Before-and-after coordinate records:
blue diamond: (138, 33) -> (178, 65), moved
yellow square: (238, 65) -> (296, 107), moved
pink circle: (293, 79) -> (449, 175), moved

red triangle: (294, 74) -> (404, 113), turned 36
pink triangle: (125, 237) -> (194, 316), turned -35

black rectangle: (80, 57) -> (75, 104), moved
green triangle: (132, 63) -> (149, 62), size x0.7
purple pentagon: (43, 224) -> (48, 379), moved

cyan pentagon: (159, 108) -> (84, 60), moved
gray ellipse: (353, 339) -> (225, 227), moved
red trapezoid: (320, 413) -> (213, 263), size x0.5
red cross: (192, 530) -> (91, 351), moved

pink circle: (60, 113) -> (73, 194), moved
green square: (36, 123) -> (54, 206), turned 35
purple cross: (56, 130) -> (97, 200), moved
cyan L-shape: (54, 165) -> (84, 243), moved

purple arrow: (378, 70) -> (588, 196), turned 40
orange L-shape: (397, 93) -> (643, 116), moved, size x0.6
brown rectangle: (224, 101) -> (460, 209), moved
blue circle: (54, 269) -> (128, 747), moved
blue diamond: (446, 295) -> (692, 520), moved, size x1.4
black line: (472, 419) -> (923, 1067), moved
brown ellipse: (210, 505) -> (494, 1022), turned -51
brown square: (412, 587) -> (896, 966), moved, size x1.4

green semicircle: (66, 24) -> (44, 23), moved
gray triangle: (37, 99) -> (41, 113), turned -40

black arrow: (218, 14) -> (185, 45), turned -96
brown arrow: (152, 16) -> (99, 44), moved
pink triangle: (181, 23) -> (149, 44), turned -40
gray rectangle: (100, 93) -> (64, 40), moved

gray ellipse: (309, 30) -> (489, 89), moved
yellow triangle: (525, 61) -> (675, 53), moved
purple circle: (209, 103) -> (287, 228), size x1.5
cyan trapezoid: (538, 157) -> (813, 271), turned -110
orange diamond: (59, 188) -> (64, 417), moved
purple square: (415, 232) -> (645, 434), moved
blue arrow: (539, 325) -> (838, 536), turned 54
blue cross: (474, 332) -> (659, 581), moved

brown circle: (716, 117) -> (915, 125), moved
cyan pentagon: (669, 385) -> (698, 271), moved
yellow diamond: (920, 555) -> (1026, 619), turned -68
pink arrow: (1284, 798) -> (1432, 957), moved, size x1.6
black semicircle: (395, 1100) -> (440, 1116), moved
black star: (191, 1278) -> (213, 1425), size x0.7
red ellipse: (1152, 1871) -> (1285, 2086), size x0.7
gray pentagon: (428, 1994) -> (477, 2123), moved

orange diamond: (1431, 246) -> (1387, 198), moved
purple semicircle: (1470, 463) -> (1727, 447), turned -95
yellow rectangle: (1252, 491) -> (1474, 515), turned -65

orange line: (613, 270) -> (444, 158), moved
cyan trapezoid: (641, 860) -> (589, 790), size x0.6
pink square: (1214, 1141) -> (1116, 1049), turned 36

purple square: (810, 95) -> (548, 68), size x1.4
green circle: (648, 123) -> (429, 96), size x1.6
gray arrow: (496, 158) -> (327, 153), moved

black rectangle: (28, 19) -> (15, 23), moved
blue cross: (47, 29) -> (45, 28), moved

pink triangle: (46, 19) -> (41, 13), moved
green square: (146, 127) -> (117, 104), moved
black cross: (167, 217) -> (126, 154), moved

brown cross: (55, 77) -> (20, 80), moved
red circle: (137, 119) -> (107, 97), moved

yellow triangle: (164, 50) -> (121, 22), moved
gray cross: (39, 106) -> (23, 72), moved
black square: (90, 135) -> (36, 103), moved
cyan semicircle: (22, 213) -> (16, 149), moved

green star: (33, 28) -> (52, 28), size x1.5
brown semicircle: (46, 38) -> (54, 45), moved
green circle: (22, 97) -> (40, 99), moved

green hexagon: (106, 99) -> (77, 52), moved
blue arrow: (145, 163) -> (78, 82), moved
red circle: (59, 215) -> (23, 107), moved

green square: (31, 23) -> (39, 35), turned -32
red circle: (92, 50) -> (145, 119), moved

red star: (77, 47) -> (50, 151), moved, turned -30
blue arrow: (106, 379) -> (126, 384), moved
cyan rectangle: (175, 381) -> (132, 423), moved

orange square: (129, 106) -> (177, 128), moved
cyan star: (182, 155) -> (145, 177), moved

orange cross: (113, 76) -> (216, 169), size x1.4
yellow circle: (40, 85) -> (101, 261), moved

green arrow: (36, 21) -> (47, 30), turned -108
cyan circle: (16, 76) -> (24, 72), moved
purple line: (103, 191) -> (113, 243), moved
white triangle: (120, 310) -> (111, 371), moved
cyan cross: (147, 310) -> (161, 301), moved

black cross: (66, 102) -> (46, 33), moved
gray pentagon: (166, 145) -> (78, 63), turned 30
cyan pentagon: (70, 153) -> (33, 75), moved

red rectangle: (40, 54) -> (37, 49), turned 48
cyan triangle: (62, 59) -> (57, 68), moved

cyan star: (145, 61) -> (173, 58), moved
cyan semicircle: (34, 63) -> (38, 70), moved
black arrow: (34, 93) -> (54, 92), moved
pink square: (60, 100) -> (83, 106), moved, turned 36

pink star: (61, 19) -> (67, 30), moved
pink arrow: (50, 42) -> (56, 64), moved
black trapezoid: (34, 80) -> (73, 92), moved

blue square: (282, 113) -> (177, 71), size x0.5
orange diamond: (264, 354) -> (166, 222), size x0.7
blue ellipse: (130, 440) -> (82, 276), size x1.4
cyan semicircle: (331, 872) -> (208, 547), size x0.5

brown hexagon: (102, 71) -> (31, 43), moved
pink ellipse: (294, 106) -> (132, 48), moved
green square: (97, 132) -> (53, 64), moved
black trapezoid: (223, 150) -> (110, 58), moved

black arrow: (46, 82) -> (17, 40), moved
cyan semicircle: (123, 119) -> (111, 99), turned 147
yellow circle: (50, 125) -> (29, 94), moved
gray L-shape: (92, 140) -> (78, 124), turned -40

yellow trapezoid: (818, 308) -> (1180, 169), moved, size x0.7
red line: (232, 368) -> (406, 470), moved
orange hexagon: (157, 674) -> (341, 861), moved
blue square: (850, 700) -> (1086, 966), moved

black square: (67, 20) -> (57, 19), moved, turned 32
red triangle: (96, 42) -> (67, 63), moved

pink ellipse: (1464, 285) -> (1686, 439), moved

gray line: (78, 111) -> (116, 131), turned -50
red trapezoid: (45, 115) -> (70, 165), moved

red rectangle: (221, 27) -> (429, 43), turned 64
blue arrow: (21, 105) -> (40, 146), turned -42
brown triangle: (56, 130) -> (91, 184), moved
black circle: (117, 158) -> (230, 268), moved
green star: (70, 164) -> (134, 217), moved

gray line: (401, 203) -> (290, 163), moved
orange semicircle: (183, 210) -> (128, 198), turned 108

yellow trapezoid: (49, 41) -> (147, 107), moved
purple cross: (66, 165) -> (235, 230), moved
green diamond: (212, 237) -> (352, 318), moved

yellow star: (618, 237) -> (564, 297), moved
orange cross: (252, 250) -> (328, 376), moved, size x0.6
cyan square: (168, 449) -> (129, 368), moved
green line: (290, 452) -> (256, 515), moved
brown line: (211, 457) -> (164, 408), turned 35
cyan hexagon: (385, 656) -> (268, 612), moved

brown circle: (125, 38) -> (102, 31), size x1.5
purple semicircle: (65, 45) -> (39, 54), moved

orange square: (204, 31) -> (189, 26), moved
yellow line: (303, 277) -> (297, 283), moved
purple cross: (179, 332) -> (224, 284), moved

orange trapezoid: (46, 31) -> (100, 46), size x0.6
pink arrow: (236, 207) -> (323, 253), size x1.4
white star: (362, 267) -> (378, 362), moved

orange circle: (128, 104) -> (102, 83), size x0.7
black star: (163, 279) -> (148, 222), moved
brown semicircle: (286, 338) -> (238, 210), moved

Exercise directions:
Output the entries above in their entirety, exactly as written.

Your solution:
blue diamond: (138, 33) -> (178, 65), moved
yellow square: (238, 65) -> (296, 107), moved
pink circle: (293, 79) -> (449, 175), moved

red triangle: (294, 74) -> (404, 113), turned 36
pink triangle: (125, 237) -> (194, 316), turned -35

black rectangle: (80, 57) -> (75, 104), moved
green triangle: (132, 63) -> (149, 62), size x0.7
purple pentagon: (43, 224) -> (48, 379), moved

cyan pentagon: (159, 108) -> (84, 60), moved
gray ellipse: (353, 339) -> (225, 227), moved
red trapezoid: (320, 413) -> (213, 263), size x0.5
red cross: (192, 530) -> (91, 351), moved

pink circle: (60, 113) -> (73, 194), moved
green square: (36, 123) -> (54, 206), turned 35
purple cross: (56, 130) -> (97, 200), moved
cyan L-shape: (54, 165) -> (84, 243), moved

purple arrow: (378, 70) -> (588, 196), turned 40
orange L-shape: (397, 93) -> (643, 116), moved, size x0.6
brown rectangle: (224, 101) -> (460, 209), moved
blue circle: (54, 269) -> (128, 747), moved
blue diamond: (446, 295) -> (692, 520), moved, size x1.4
black line: (472, 419) -> (923, 1067), moved
brown ellipse: (210, 505) -> (494, 1022), turned -51
brown square: (412, 587) -> (896, 966), moved, size x1.4

green semicircle: (66, 24) -> (44, 23), moved
gray triangle: (37, 99) -> (41, 113), turned -40

black arrow: (218, 14) -> (185, 45), turned -96
brown arrow: (152, 16) -> (99, 44), moved
pink triangle: (181, 23) -> (149, 44), turned -40
gray rectangle: (100, 93) -> (64, 40), moved

gray ellipse: (309, 30) -> (489, 89), moved
yellow triangle: (525, 61) -> (675, 53), moved
purple circle: (209, 103) -> (287, 228), size x1.5
cyan trapezoid: (538, 157) -> (813, 271), turned -110
orange diamond: (59, 188) -> (64, 417), moved
purple square: (415, 232) -> (645, 434), moved
blue arrow: (539, 325) -> (838, 536), turned 54
blue cross: (474, 332) -> (659, 581), moved

brown circle: (716, 117) -> (915, 125), moved
cyan pentagon: (669, 385) -> (698, 271), moved
yellow diamond: (920, 555) -> (1026, 619), turned -68
pink arrow: (1284, 798) -> (1432, 957), moved, size x1.6
black semicircle: (395, 1100) -> (440, 1116), moved
black star: (191, 1278) -> (213, 1425), size x0.7
red ellipse: (1152, 1871) -> (1285, 2086), size x0.7
gray pentagon: (428, 1994) -> (477, 2123), moved

orange diamond: (1431, 246) -> (1387, 198), moved
purple semicircle: (1470, 463) -> (1727, 447), turned -95
yellow rectangle: (1252, 491) -> (1474, 515), turned -65

orange line: (613, 270) -> (444, 158), moved
cyan trapezoid: (641, 860) -> (589, 790), size x0.6
pink square: (1214, 1141) -> (1116, 1049), turned 36

purple square: (810, 95) -> (548, 68), size x1.4
green circle: (648, 123) -> (429, 96), size x1.6
gray arrow: (496, 158) -> (327, 153), moved

black rectangle: (28, 19) -> (15, 23), moved
blue cross: (47, 29) -> (45, 28), moved

pink triangle: (46, 19) -> (41, 13), moved
green square: (146, 127) -> (117, 104), moved
black cross: (167, 217) -> (126, 154), moved

brown cross: (55, 77) -> (20, 80), moved
red circle: (137, 119) -> (107, 97), moved

yellow triangle: (164, 50) -> (121, 22), moved
gray cross: (39, 106) -> (23, 72), moved
black square: (90, 135) -> (36, 103), moved
cyan semicircle: (22, 213) -> (16, 149), moved

green star: (33, 28) -> (52, 28), size x1.5
brown semicircle: (46, 38) -> (54, 45), moved
green circle: (22, 97) -> (40, 99), moved

green hexagon: (106, 99) -> (77, 52), moved
blue arrow: (145, 163) -> (78, 82), moved
red circle: (59, 215) -> (23, 107), moved

green square: (31, 23) -> (39, 35), turned -32
red circle: (92, 50) -> (145, 119), moved

red star: (77, 47) -> (50, 151), moved, turned -30
blue arrow: (106, 379) -> (126, 384), moved
cyan rectangle: (175, 381) -> (132, 423), moved

orange square: (129, 106) -> (177, 128), moved
cyan star: (182, 155) -> (145, 177), moved

orange cross: (113, 76) -> (216, 169), size x1.4
yellow circle: (40, 85) -> (101, 261), moved

green arrow: (36, 21) -> (47, 30), turned -108
cyan circle: (16, 76) -> (24, 72), moved
purple line: (103, 191) -> (113, 243), moved
white triangle: (120, 310) -> (111, 371), moved
cyan cross: (147, 310) -> (161, 301), moved

black cross: (66, 102) -> (46, 33), moved
gray pentagon: (166, 145) -> (78, 63), turned 30
cyan pentagon: (70, 153) -> (33, 75), moved

red rectangle: (40, 54) -> (37, 49), turned 48
cyan triangle: (62, 59) -> (57, 68), moved

cyan star: (145, 61) -> (173, 58), moved
cyan semicircle: (34, 63) -> (38, 70), moved
black arrow: (34, 93) -> (54, 92), moved
pink square: (60, 100) -> (83, 106), moved, turned 36

pink star: (61, 19) -> (67, 30), moved
pink arrow: (50, 42) -> (56, 64), moved
black trapezoid: (34, 80) -> (73, 92), moved

blue square: (282, 113) -> (177, 71), size x0.5
orange diamond: (264, 354) -> (166, 222), size x0.7
blue ellipse: (130, 440) -> (82, 276), size x1.4
cyan semicircle: (331, 872) -> (208, 547), size x0.5

brown hexagon: (102, 71) -> (31, 43), moved
pink ellipse: (294, 106) -> (132, 48), moved
green square: (97, 132) -> (53, 64), moved
black trapezoid: (223, 150) -> (110, 58), moved

black arrow: (46, 82) -> (17, 40), moved
cyan semicircle: (123, 119) -> (111, 99), turned 147
yellow circle: (50, 125) -> (29, 94), moved
gray L-shape: (92, 140) -> (78, 124), turned -40

yellow trapezoid: (818, 308) -> (1180, 169), moved, size x0.7
red line: (232, 368) -> (406, 470), moved
orange hexagon: (157, 674) -> (341, 861), moved
blue square: (850, 700) -> (1086, 966), moved

black square: (67, 20) -> (57, 19), moved, turned 32
red triangle: (96, 42) -> (67, 63), moved

pink ellipse: (1464, 285) -> (1686, 439), moved

gray line: (78, 111) -> (116, 131), turned -50
red trapezoid: (45, 115) -> (70, 165), moved

red rectangle: (221, 27) -> (429, 43), turned 64
blue arrow: (21, 105) -> (40, 146), turned -42
brown triangle: (56, 130) -> (91, 184), moved
black circle: (117, 158) -> (230, 268), moved
green star: (70, 164) -> (134, 217), moved

gray line: (401, 203) -> (290, 163), moved
orange semicircle: (183, 210) -> (128, 198), turned 108

yellow trapezoid: (49, 41) -> (147, 107), moved
purple cross: (66, 165) -> (235, 230), moved
green diamond: (212, 237) -> (352, 318), moved

yellow star: (618, 237) -> (564, 297), moved
orange cross: (252, 250) -> (328, 376), moved, size x0.6
cyan square: (168, 449) -> (129, 368), moved
green line: (290, 452) -> (256, 515), moved
brown line: (211, 457) -> (164, 408), turned 35
cyan hexagon: (385, 656) -> (268, 612), moved

brown circle: (125, 38) -> (102, 31), size x1.5
purple semicircle: (65, 45) -> (39, 54), moved

orange square: (204, 31) -> (189, 26), moved
yellow line: (303, 277) -> (297, 283), moved
purple cross: (179, 332) -> (224, 284), moved

orange trapezoid: (46, 31) -> (100, 46), size x0.6
pink arrow: (236, 207) -> (323, 253), size x1.4
white star: (362, 267) -> (378, 362), moved

orange circle: (128, 104) -> (102, 83), size x0.7
black star: (163, 279) -> (148, 222), moved
brown semicircle: (286, 338) -> (238, 210), moved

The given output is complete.